◆ **YOUR OBJECTIVE**
With the pictures removed, please write out every line below exactly as given.

◆ **INFORMATION PROVIDED**
Content starts

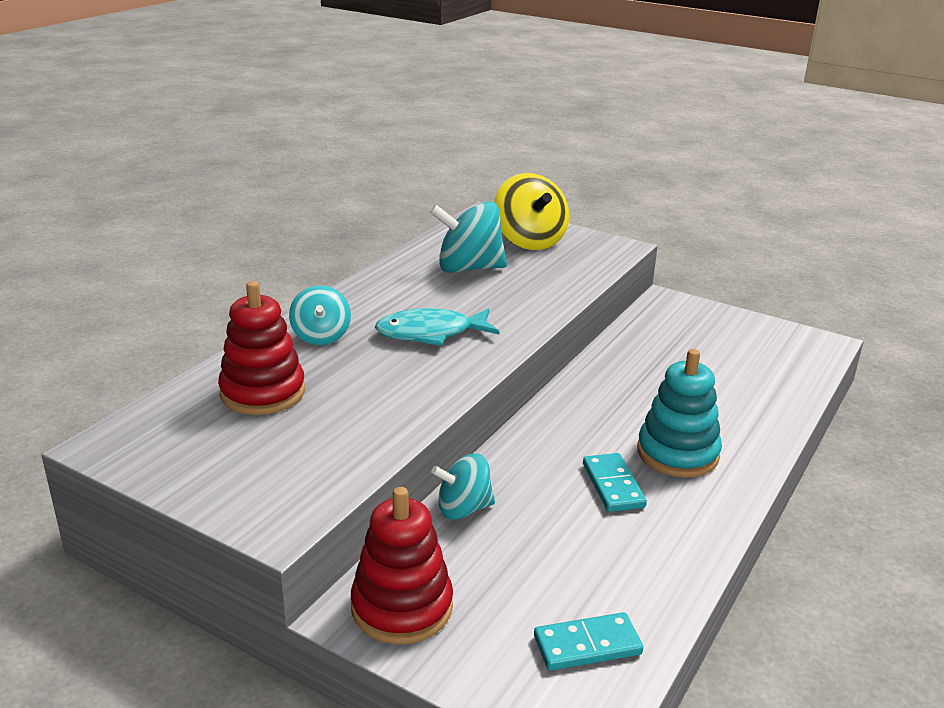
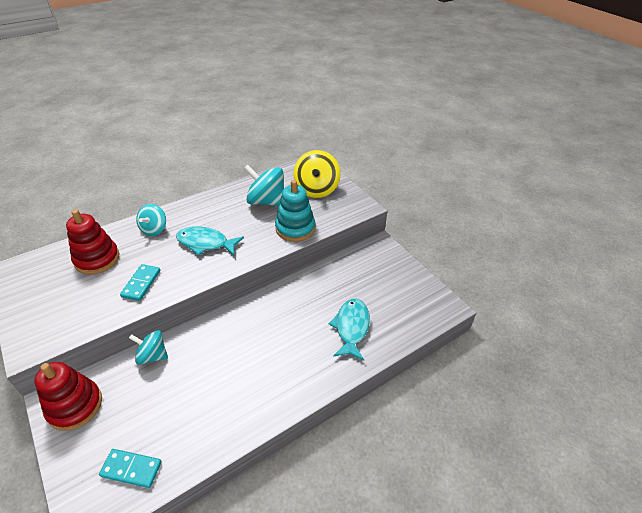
camera: 25 degrees right, 15 degrees up
(613, 485) = (235, 369): turquoise domino -> turquoise domino (141, 283)
(677, 453) = (288, 359): turquoise stacking toy -> turquoise stacking toy (295, 228)
(725, 396) = (351, 327): none -> turquoise fish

Content ends

◆ **SOLUTION TO THE PROBLEM**
camera: 25 degrees right, 15 degrees up
(613, 485) = (235, 369): turquoise domino -> turquoise domino (141, 283)
(677, 453) = (288, 359): turquoise stacking toy -> turquoise stacking toy (295, 228)
(725, 396) = (351, 327): none -> turquoise fish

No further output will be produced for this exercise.